#### SUPPLIED RECORDS

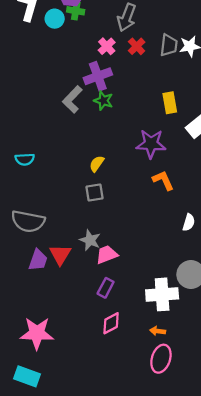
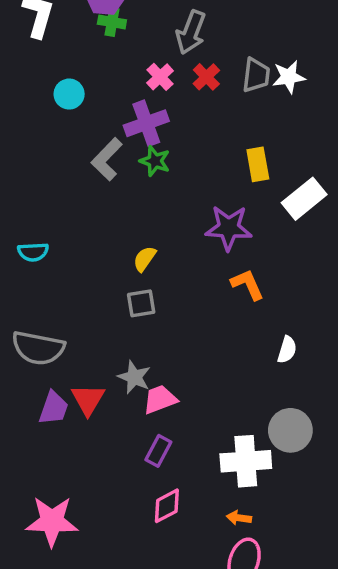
cyan circle: (55, 19) -> (69, 94), moved

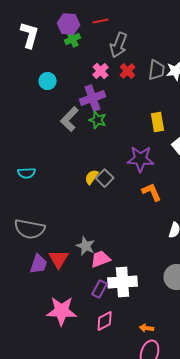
green cross: (112, 22) -> (73, 39), turned -35
gray square: (141, 303) -> (105, 178), moved, turned -36
white cross: (246, 461) -> (123, 282), moved
pink star: (52, 521) -> (62, 311), moved

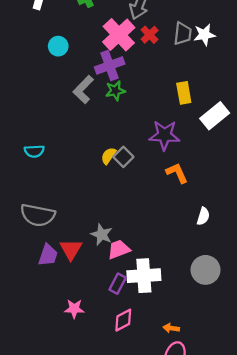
pink cross: (101, 71) -> (119, 35), size x1.8
green star: (98, 120) -> (115, 91), turned -30
pink star: (62, 311) -> (74, 309), size x0.6

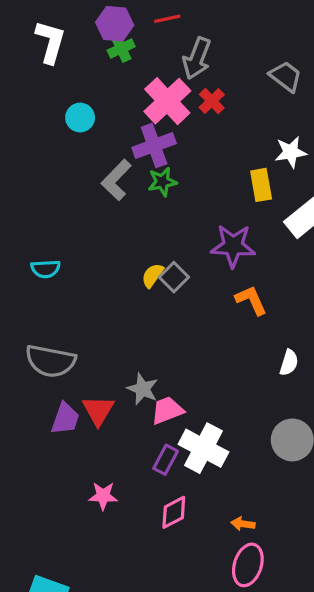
gray trapezoid: (183, 34) -> (286, 76), moved, turned -60
white star: (204, 35) -> (291, 152), moved
white cross: (144, 276) -> (203, 448), turned 32

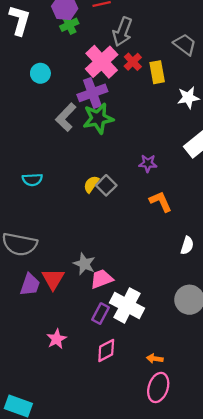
green star: (162, 182) -> (98, 118), size x1.5
yellow rectangle: (261, 185) -> (157, 72), moved
purple star: (233, 246) -> (148, 163), size x0.6
cyan semicircle: (46, 269) -> (32, 180), moved
pink star: (103, 496) -> (57, 339), turned -30

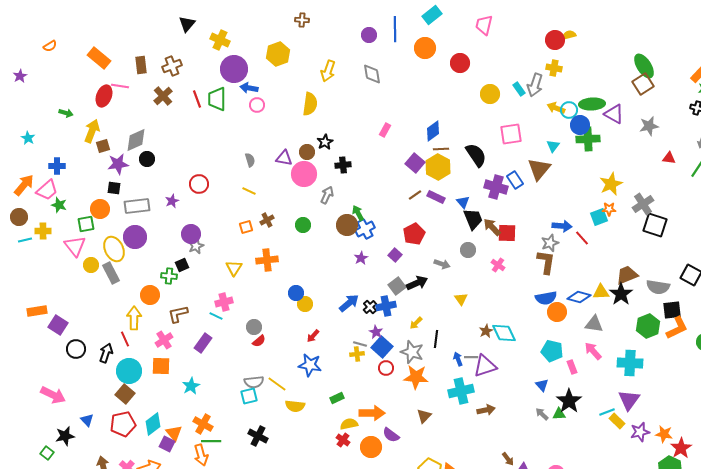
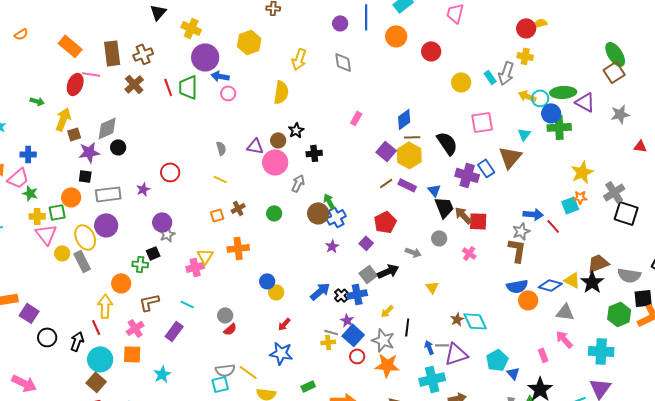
brown rectangle: (141, 65) -> (112, 53), size x1.4
yellow cross: (43, 231) -> (37, 216), moved
yellow triangle: (601, 292) -> (572, 280), turned 30
pink cross: (224, 302) -> (195, 267), moved
cyan pentagon: (552, 351) -> (497, 360), moved, turned 30

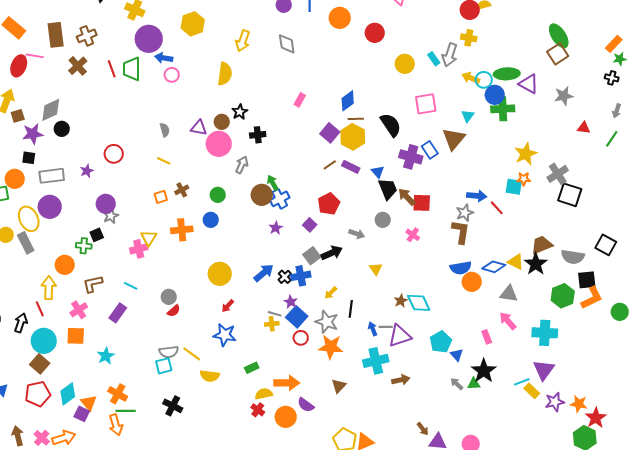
cyan square: (570, 205) -> (514, 187), turned 30
blue circle: (267, 281) -> (211, 220), moved
yellow circle: (276, 292) -> (220, 274), size x1.5

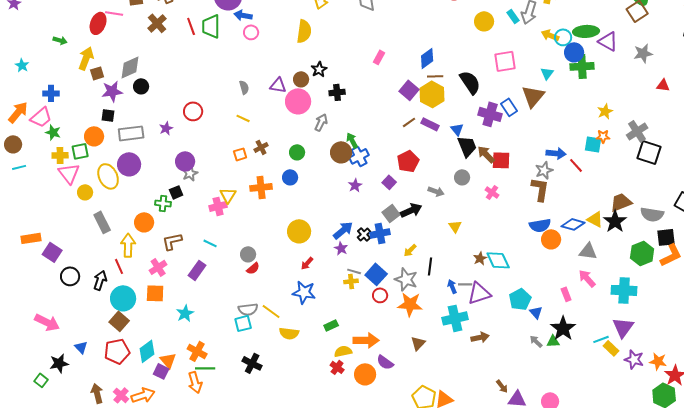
yellow star: (526, 154) -> (605, 111), size x0.7
gray rectangle: (26, 243) -> (102, 222), moved
purple star: (291, 302) -> (341, 248), moved
purple star: (555, 402) -> (634, 359), turned 30

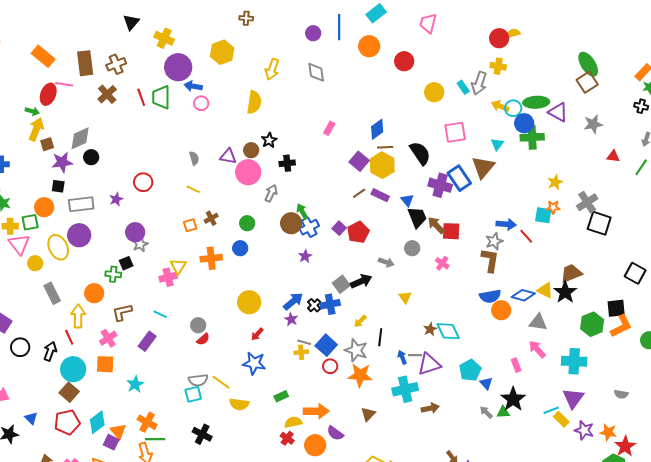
green arrow: (60, 40) -> (32, 111), moved
blue rectangle: (509, 107) -> (459, 178), size x1.4
purple square: (389, 182) -> (339, 228), moved
gray semicircle: (652, 214) -> (621, 394), moved, size x0.6

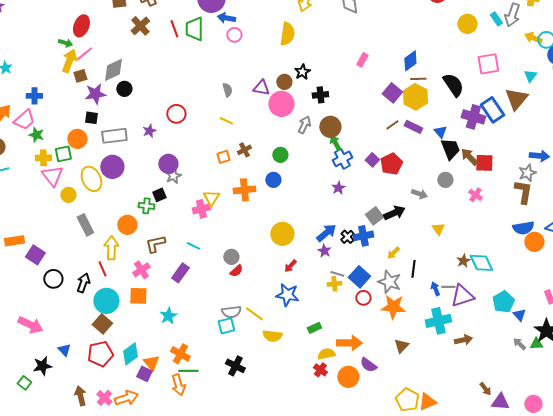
pink line: (64, 84) -> (84, 54), moved, turned -48
brown circle: (291, 223) -> (330, 127), moved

########

* [ASSIGNMENT] Your answer must consist only of the lines from the one containing "purple square: (389, 182)" through the end of the entries, restated word for word, with no pictures.

* [WRITTEN RESPONSE]
purple square: (389, 182) -> (339, 228), moved
gray semicircle: (652, 214) -> (621, 394), moved, size x0.6

pink line: (64, 84) -> (84, 54), moved, turned -48
brown circle: (291, 223) -> (330, 127), moved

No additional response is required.